- Task data:
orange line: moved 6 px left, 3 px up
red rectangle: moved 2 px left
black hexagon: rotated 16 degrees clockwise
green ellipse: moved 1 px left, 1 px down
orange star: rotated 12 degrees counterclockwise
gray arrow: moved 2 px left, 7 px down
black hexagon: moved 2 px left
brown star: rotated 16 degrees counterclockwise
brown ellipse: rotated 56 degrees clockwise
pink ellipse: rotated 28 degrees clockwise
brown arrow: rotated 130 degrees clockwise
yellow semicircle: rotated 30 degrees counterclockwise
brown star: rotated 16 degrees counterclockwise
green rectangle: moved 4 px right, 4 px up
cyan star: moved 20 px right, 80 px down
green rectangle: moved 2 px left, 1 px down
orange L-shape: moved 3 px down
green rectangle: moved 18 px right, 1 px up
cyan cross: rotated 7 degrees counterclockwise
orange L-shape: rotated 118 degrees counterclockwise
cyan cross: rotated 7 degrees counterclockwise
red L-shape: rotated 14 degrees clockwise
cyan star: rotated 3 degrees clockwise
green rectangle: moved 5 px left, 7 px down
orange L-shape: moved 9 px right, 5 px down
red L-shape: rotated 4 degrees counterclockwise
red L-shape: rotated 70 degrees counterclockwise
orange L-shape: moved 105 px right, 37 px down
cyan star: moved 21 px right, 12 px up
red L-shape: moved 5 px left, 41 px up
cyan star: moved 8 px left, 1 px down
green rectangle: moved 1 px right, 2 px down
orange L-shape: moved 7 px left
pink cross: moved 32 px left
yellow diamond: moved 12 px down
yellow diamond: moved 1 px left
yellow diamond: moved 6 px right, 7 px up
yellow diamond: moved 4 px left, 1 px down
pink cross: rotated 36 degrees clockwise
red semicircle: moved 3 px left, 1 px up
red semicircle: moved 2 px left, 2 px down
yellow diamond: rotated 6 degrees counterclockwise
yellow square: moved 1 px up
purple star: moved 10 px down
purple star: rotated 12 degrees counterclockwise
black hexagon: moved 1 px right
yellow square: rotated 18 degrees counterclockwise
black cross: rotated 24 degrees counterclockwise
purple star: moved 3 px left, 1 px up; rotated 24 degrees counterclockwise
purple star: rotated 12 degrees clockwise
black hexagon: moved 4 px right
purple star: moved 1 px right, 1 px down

- Do this:
Could you rewrite all the records above, renaming every "L-shape" to "corner piece" and leaving everything else unchanged?

- Exercise output:
orange line: moved 6 px left, 3 px up
red rectangle: moved 2 px left
black hexagon: rotated 16 degrees clockwise
green ellipse: moved 1 px left, 1 px down
orange star: rotated 12 degrees counterclockwise
gray arrow: moved 2 px left, 7 px down
black hexagon: moved 2 px left
brown star: rotated 16 degrees counterclockwise
brown ellipse: rotated 56 degrees clockwise
pink ellipse: rotated 28 degrees clockwise
brown arrow: rotated 130 degrees clockwise
yellow semicircle: rotated 30 degrees counterclockwise
brown star: rotated 16 degrees counterclockwise
green rectangle: moved 4 px right, 4 px up
cyan star: moved 20 px right, 80 px down
green rectangle: moved 2 px left, 1 px down
orange corner piece: moved 3 px down
green rectangle: moved 18 px right, 1 px up
cyan cross: rotated 7 degrees counterclockwise
orange corner piece: rotated 118 degrees counterclockwise
cyan cross: rotated 7 degrees counterclockwise
red corner piece: rotated 14 degrees clockwise
cyan star: rotated 3 degrees clockwise
green rectangle: moved 5 px left, 7 px down
orange corner piece: moved 9 px right, 5 px down
red corner piece: rotated 4 degrees counterclockwise
red corner piece: rotated 70 degrees counterclockwise
orange corner piece: moved 105 px right, 37 px down
cyan star: moved 21 px right, 12 px up
red corner piece: moved 5 px left, 41 px up
cyan star: moved 8 px left, 1 px down
green rectangle: moved 1 px right, 2 px down
orange corner piece: moved 7 px left
pink cross: moved 32 px left
yellow diamond: moved 12 px down
yellow diamond: moved 1 px left
yellow diamond: moved 6 px right, 7 px up
yellow diamond: moved 4 px left, 1 px down
pink cross: rotated 36 degrees clockwise
red semicircle: moved 3 px left, 1 px up
red semicircle: moved 2 px left, 2 px down
yellow diamond: rotated 6 degrees counterclockwise
yellow square: moved 1 px up
purple star: moved 10 px down
purple star: rotated 12 degrees counterclockwise
black hexagon: moved 1 px right
yellow square: rotated 18 degrees counterclockwise
black cross: rotated 24 degrees counterclockwise
purple star: moved 3 px left, 1 px up; rotated 24 degrees counterclockwise
purple star: rotated 12 degrees clockwise
black hexagon: moved 4 px right
purple star: moved 1 px right, 1 px down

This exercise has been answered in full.